Start of Block
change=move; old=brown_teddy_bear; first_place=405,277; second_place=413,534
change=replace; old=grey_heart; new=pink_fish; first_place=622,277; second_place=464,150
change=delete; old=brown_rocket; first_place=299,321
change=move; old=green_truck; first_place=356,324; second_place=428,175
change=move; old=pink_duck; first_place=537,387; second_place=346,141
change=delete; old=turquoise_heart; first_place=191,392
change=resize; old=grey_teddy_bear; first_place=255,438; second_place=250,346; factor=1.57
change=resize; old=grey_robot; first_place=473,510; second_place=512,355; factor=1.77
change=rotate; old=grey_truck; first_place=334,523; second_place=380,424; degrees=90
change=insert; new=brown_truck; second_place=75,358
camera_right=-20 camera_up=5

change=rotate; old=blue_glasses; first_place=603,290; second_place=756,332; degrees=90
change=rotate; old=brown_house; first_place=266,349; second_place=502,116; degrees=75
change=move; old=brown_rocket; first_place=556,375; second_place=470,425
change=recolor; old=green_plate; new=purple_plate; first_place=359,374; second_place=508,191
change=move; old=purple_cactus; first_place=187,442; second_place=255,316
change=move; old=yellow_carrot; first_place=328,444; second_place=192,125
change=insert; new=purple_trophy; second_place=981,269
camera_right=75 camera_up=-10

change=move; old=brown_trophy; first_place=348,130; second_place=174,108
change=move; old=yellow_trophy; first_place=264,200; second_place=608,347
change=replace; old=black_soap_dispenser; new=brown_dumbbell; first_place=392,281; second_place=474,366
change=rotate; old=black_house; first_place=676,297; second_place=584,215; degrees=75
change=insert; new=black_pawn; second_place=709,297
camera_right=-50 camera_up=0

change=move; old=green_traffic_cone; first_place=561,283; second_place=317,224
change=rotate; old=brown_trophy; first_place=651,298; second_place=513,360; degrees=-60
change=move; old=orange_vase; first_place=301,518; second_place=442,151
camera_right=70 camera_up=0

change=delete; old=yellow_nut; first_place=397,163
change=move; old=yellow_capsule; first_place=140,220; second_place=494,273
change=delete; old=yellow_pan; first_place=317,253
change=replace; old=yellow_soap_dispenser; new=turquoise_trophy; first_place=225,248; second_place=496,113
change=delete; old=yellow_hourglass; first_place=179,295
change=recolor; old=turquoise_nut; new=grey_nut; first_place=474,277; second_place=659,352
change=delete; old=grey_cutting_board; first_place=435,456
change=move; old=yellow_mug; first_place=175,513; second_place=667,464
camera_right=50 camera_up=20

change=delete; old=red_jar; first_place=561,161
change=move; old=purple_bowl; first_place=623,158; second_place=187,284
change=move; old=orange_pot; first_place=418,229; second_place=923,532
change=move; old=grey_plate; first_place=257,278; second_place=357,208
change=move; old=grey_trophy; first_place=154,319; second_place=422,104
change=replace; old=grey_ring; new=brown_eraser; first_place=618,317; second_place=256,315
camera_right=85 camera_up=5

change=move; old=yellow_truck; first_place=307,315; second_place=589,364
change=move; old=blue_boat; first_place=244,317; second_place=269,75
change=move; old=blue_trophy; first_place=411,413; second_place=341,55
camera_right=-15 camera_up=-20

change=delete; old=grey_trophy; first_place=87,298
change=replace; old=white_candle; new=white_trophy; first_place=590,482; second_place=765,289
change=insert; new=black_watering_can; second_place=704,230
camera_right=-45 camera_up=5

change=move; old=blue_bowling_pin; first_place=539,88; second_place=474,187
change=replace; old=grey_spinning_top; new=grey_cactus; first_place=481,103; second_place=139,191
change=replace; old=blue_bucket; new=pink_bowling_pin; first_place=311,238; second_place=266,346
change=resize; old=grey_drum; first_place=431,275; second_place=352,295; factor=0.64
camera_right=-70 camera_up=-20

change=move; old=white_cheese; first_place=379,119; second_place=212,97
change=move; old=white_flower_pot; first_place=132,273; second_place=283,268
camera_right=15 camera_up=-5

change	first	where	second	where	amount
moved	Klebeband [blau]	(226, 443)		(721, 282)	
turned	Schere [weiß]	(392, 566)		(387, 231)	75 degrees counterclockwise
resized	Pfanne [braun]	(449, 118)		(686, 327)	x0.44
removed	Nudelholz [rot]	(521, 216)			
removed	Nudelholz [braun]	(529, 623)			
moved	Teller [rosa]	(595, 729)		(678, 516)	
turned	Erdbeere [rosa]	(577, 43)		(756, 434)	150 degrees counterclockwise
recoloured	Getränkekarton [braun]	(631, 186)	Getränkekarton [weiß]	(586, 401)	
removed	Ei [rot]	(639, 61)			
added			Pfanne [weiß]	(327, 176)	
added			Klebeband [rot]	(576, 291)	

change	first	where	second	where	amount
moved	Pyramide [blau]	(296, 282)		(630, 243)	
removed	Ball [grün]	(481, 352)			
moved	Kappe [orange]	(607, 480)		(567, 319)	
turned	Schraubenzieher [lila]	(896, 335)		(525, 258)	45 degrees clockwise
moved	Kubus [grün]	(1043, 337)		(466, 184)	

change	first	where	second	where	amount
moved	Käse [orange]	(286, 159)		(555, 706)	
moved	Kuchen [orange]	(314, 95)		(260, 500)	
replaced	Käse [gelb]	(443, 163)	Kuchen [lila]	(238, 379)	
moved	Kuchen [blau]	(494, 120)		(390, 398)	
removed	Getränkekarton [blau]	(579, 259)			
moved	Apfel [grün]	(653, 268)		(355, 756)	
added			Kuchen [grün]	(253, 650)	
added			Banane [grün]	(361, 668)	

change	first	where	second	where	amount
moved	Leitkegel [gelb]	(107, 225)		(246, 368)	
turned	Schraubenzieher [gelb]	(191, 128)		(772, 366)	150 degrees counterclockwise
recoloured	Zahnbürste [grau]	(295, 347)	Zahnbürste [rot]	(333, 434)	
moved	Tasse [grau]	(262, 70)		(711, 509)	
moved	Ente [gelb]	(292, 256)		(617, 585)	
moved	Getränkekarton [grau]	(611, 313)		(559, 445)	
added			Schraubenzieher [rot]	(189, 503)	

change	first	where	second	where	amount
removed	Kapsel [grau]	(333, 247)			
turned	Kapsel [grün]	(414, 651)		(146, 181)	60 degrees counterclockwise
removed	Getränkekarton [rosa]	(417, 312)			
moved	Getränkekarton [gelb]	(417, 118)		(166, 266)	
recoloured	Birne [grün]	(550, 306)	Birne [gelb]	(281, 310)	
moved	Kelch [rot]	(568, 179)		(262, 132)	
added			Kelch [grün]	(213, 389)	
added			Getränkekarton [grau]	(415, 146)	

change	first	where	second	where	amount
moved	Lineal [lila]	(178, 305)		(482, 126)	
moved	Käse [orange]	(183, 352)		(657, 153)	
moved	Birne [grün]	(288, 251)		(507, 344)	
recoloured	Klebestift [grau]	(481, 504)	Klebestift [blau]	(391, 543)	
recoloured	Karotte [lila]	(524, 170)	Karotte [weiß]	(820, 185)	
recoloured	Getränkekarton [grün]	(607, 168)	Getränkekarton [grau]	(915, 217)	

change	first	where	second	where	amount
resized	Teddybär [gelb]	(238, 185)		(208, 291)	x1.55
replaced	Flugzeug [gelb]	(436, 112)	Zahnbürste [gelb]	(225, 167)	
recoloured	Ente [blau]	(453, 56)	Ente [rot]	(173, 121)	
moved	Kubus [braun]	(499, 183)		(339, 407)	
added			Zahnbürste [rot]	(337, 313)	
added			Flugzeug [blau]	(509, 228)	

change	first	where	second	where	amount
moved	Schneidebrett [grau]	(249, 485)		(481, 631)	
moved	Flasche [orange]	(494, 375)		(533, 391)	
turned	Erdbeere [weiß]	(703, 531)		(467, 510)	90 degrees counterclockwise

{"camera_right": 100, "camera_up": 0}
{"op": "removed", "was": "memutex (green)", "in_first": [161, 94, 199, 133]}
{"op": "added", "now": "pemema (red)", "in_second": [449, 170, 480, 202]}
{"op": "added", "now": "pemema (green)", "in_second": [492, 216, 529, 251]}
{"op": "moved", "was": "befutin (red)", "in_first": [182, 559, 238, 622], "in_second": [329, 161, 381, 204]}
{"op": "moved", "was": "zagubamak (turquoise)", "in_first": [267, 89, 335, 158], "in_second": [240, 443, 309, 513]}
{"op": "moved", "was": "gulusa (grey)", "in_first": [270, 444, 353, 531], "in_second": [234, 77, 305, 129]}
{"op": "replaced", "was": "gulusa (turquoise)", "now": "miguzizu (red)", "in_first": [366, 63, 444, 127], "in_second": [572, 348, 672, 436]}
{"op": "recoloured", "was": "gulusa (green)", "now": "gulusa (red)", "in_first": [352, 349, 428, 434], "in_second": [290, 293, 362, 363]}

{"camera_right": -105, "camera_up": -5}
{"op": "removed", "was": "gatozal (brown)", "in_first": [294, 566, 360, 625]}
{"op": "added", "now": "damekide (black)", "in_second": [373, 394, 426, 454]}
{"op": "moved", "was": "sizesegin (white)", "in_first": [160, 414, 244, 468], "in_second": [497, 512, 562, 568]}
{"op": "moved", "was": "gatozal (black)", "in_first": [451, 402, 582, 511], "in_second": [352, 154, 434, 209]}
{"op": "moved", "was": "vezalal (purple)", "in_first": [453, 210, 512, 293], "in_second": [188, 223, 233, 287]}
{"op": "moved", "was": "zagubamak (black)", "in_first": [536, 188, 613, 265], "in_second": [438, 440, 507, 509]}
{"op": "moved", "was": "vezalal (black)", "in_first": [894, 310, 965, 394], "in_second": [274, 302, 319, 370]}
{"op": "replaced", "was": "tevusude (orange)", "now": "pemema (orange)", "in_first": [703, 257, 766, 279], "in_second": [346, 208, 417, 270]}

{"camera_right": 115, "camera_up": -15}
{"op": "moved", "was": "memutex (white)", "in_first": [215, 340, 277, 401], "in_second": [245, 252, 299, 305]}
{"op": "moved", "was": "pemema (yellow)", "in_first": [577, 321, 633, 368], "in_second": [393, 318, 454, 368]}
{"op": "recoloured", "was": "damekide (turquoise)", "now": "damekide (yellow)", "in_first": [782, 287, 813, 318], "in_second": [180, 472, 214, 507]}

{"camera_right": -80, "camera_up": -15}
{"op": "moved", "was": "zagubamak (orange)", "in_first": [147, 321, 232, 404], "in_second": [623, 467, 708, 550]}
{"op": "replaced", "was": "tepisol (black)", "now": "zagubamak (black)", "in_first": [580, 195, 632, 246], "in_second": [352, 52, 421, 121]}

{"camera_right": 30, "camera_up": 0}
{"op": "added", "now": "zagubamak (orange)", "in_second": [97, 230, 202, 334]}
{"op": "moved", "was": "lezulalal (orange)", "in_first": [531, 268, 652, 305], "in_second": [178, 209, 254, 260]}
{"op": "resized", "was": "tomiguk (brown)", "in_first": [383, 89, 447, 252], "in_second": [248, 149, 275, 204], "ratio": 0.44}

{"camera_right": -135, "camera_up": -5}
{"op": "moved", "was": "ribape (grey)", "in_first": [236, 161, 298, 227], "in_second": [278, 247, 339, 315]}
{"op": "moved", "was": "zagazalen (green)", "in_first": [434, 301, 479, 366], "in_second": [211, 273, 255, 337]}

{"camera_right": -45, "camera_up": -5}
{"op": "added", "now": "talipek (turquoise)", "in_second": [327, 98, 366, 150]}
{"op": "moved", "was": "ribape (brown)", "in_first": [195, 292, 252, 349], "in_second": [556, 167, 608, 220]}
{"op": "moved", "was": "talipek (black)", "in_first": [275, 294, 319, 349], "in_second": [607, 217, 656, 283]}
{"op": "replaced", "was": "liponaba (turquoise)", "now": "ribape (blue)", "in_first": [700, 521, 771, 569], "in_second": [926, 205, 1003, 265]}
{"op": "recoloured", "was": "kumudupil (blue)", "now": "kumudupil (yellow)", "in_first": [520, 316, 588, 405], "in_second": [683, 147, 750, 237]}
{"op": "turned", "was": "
End of Block
• _TASK TO CARRY OUT_
Count each line of the data where the word "Pfanne" appears, then reply with the total only.

• _EXERCISE ANSWER_
2